Source data:
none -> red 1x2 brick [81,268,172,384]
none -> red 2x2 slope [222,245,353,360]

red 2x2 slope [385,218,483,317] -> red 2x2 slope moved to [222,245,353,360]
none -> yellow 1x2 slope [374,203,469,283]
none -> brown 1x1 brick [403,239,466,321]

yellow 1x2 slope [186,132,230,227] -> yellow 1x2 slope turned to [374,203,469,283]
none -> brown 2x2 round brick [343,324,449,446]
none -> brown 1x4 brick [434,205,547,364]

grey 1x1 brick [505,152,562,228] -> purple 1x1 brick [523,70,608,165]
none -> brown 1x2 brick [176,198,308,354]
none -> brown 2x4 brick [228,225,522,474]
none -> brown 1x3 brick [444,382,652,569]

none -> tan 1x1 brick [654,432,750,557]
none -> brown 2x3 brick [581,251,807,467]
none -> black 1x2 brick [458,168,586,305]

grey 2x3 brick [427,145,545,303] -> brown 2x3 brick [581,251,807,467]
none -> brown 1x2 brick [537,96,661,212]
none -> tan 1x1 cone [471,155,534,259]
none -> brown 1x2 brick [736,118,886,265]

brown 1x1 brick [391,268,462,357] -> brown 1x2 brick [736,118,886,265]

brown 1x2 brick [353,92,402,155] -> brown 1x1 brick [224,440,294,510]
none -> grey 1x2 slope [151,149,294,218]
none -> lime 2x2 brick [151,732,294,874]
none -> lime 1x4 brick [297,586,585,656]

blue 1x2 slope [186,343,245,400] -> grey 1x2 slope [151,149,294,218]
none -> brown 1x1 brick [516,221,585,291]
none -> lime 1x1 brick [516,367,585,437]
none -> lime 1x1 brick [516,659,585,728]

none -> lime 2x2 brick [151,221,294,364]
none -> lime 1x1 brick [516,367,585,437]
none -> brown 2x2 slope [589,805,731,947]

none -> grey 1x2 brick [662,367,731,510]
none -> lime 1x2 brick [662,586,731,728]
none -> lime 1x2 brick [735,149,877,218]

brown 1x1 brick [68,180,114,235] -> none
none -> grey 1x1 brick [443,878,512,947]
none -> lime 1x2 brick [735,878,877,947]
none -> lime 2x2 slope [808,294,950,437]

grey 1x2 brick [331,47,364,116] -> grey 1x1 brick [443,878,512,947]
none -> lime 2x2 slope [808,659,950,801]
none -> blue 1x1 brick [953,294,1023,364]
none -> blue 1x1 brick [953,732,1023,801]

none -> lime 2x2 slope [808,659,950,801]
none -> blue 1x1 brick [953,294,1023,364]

Required work: Send back the complete set of entries, exactly as shown above.

Answer to the exercise:
none -> red 1x2 brick [81,268,172,384]
none -> red 2x2 slope [222,245,353,360]

red 2x2 slope [385,218,483,317] -> red 2x2 slope moved to [222,245,353,360]
none -> yellow 1x2 slope [374,203,469,283]
none -> brown 1x1 brick [403,239,466,321]

yellow 1x2 slope [186,132,230,227] -> yellow 1x2 slope turned to [374,203,469,283]
none -> brown 2x2 round brick [343,324,449,446]
none -> brown 1x4 brick [434,205,547,364]

grey 1x1 brick [505,152,562,228] -> purple 1x1 brick [523,70,608,165]
none -> brown 1x2 brick [176,198,308,354]
none -> brown 2x4 brick [228,225,522,474]
none -> brown 1x3 brick [444,382,652,569]

none -> tan 1x1 brick [654,432,750,557]
none -> brown 2x3 brick [581,251,807,467]
none -> black 1x2 brick [458,168,586,305]

grey 2x3 brick [427,145,545,303] -> brown 2x3 brick [581,251,807,467]
none -> brown 1x2 brick [537,96,661,212]
none -> tan 1x1 cone [471,155,534,259]
none -> brown 1x2 brick [736,118,886,265]

brown 1x1 brick [391,268,462,357] -> brown 1x2 brick [736,118,886,265]

brown 1x2 brick [353,92,402,155] -> brown 1x1 brick [224,440,294,510]
none -> grey 1x2 slope [151,149,294,218]
none -> lime 2x2 brick [151,732,294,874]
none -> lime 1x4 brick [297,586,585,656]

blue 1x2 slope [186,343,245,400] -> grey 1x2 slope [151,149,294,218]
none -> brown 1x1 brick [516,221,585,291]
none -> lime 1x1 brick [516,367,585,437]
none -> lime 1x1 brick [516,659,585,728]

none -> lime 2x2 brick [151,221,294,364]
none -> lime 1x1 brick [516,367,585,437]
none -> brown 2x2 slope [589,805,731,947]

none -> grey 1x2 brick [662,367,731,510]
none -> lime 1x2 brick [662,586,731,728]
none -> lime 1x2 brick [735,149,877,218]

brown 1x1 brick [68,180,114,235] -> none
none -> grey 1x1 brick [443,878,512,947]
none -> lime 1x2 brick [735,878,877,947]
none -> lime 2x2 slope [808,294,950,437]

grey 1x2 brick [331,47,364,116] -> grey 1x1 brick [443,878,512,947]
none -> lime 2x2 slope [808,659,950,801]
none -> blue 1x1 brick [953,294,1023,364]
none -> blue 1x1 brick [953,732,1023,801]

none -> lime 2x2 slope [808,659,950,801]
none -> blue 1x1 brick [953,294,1023,364]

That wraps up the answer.